= What you should do =
Among the entries below, the lines from the one with "none -> white brick D8:F8 level 1" up to and including the one with "none -> orange brick B6 level 2" are to be restated exactly, without pictures.

*** Records to use

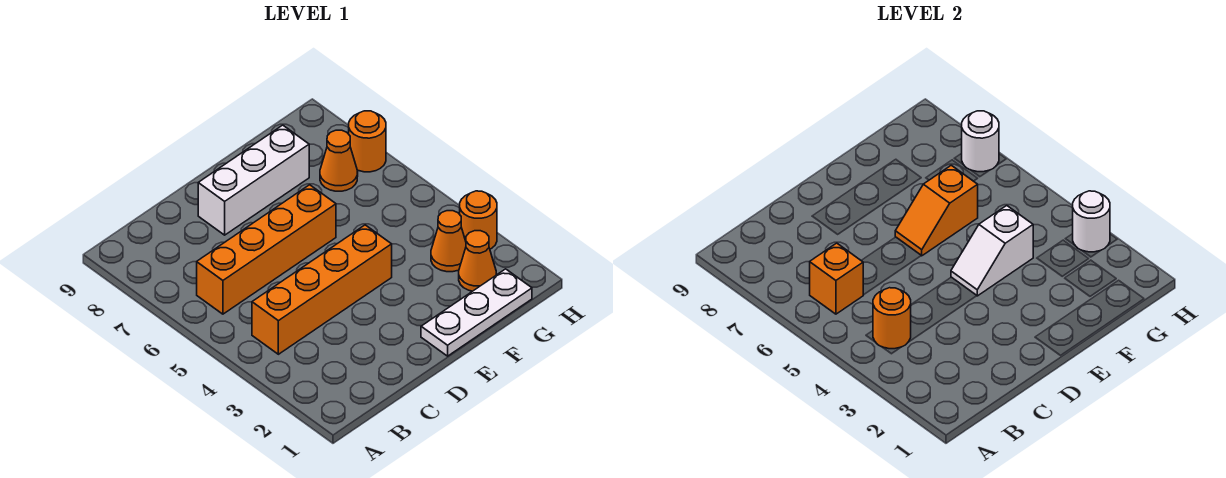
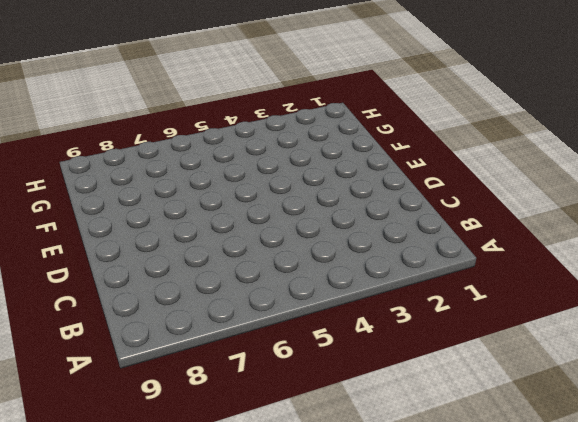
none -> orange brick B4:E4 level 1
none -> orange brick B6:E6 level 1
none -> white brick D8:F8 level 1

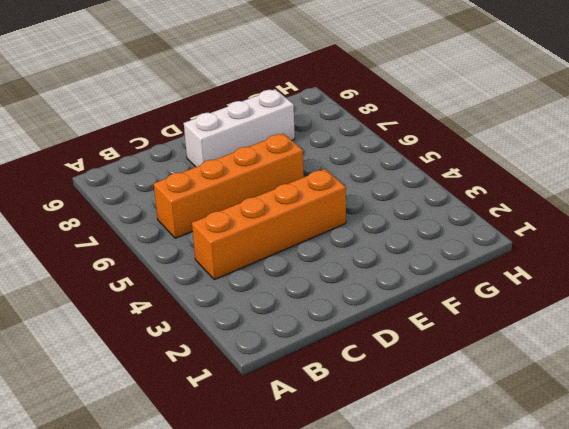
none -> white plate E1:G1 level 1
none -> orange cone G2 level 1
none -> orange cone G3 level 1

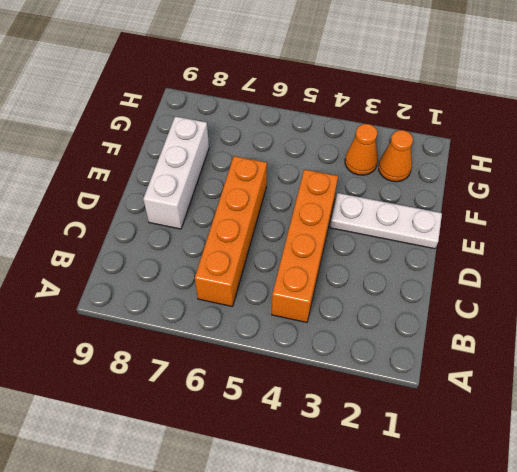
white plate E1:E3 level 1 -> white plate E1:G1 level 1
none -> orange cone G7 level 1
none -> orange round brick H3 level 1
none -> orange round brick H7 level 1

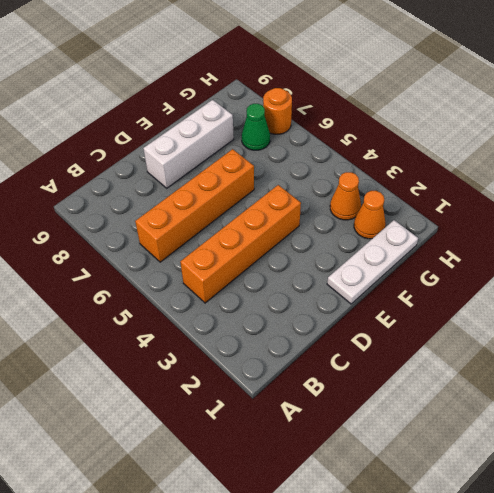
green cone G7 level 1 -> orange cone G7 level 1
none -> orange round brick H3 level 1
none -> orange round brick B4 level 2
none -> orange brick B6 level 2

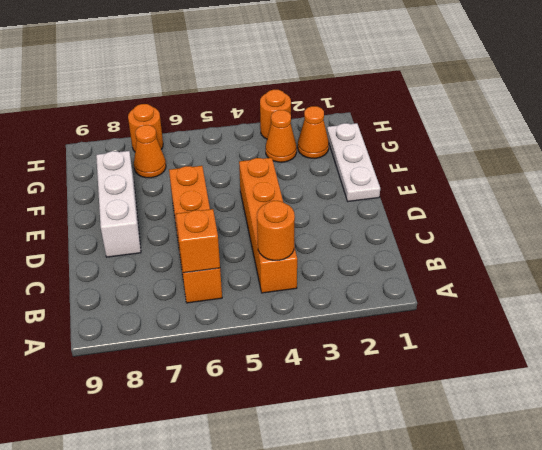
none -> white slope E4:F4 level 2 top F
none -> orange slope E6:F6 level 2 top F
none -> white round brick H3 level 2

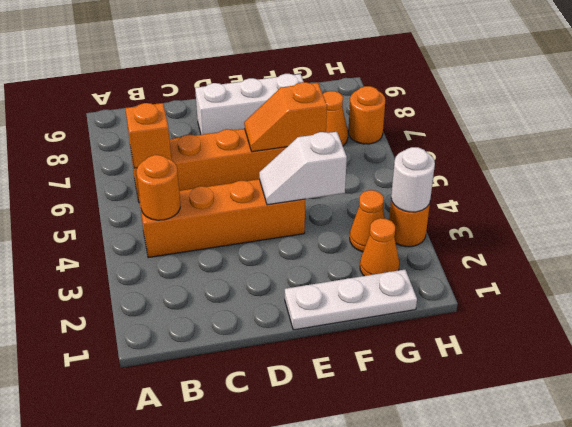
none -> white round brick H7 level 2

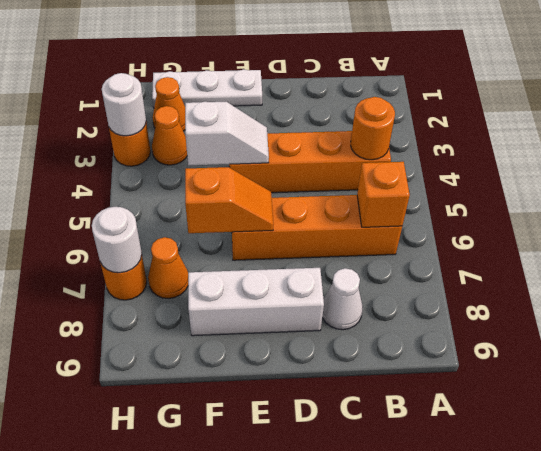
white cone C8 level 1 -> none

******

= Solved exercise =
none -> white brick D8:F8 level 1

none -> white plate E1:G1 level 1
none -> orange cone G2 level 1
none -> orange cone G3 level 1

white plate E1:E3 level 1 -> white plate E1:G1 level 1
none -> orange cone G7 level 1
none -> orange round brick H3 level 1
none -> orange round brick H7 level 1

green cone G7 level 1 -> orange cone G7 level 1
none -> orange round brick H3 level 1
none -> orange round brick B4 level 2
none -> orange brick B6 level 2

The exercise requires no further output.